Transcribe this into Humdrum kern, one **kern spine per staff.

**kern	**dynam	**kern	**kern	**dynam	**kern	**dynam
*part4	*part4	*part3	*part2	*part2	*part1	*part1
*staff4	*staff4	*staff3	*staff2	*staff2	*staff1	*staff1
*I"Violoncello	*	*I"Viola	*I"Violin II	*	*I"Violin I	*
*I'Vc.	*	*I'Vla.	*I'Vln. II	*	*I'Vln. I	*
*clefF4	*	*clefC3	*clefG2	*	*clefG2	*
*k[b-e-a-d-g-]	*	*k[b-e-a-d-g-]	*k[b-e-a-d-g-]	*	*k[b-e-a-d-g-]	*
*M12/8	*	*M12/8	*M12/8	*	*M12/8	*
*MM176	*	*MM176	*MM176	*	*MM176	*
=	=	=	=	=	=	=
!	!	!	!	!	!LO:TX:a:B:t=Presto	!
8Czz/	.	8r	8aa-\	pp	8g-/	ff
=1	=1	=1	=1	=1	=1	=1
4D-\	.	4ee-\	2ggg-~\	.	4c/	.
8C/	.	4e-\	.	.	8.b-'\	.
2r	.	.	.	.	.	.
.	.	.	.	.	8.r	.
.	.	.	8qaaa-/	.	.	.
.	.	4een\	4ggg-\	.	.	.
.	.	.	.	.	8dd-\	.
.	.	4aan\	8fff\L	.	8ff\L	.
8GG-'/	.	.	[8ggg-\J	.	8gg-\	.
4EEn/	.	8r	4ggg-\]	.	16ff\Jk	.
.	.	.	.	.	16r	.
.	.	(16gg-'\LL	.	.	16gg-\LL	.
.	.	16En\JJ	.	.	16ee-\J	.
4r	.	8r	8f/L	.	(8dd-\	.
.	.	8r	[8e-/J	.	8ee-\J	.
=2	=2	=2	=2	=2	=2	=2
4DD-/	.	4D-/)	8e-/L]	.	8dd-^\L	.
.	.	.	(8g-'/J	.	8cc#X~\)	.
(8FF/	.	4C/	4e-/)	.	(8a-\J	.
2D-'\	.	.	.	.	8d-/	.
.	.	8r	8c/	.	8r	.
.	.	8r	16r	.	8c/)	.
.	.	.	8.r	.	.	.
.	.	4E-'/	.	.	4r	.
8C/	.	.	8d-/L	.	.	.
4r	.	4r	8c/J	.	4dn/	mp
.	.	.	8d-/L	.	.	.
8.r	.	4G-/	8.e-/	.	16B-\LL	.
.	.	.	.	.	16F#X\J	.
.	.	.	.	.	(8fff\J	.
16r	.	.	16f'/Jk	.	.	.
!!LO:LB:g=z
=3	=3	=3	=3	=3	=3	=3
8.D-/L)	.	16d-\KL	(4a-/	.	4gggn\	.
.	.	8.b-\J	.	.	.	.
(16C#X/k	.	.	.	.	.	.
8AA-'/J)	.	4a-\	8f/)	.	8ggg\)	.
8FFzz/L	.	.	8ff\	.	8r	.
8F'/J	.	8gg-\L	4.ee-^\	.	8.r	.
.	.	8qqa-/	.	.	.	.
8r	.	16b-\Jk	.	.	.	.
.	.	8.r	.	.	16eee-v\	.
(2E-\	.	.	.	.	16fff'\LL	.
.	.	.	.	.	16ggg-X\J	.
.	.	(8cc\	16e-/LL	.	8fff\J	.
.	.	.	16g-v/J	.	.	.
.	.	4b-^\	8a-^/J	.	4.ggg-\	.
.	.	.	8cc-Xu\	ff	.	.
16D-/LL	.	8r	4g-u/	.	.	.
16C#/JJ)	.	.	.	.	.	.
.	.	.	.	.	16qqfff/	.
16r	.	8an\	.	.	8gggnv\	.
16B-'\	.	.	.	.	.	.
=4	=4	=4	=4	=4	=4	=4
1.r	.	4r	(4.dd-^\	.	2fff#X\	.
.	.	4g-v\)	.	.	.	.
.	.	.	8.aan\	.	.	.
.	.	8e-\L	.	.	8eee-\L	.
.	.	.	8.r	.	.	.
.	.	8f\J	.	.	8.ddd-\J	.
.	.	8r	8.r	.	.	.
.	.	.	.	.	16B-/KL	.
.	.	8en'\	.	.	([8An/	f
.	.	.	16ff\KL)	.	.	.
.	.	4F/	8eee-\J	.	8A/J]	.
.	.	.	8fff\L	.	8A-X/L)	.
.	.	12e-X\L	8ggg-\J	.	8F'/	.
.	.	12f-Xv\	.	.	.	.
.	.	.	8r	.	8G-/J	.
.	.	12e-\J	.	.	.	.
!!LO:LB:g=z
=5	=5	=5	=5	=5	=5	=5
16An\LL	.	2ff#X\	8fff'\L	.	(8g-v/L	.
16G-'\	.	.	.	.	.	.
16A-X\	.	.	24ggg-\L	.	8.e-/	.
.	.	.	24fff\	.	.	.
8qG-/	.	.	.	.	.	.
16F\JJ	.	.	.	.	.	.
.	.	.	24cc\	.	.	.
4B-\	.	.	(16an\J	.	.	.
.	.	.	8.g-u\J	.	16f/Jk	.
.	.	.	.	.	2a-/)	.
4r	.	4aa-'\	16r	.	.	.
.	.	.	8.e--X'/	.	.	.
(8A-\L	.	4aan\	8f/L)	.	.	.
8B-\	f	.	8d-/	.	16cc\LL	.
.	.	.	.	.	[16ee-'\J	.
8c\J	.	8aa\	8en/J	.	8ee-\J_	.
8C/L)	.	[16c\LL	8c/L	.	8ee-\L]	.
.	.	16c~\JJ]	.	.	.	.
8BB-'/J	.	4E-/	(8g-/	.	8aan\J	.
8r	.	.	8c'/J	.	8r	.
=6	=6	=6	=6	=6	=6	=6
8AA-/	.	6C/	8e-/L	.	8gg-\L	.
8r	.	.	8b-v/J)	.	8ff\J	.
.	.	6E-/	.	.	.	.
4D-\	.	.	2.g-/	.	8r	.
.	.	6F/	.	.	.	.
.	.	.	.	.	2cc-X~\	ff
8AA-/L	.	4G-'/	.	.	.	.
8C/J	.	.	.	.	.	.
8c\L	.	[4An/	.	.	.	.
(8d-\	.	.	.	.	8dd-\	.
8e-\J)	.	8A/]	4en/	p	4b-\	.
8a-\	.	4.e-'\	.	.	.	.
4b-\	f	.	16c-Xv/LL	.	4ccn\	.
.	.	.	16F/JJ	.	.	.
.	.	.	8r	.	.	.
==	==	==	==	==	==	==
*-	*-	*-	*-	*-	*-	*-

....

- Exercise task:
How many lines of the entries contain the string "kern"? Reply with the number alone.

- Problem solution:
2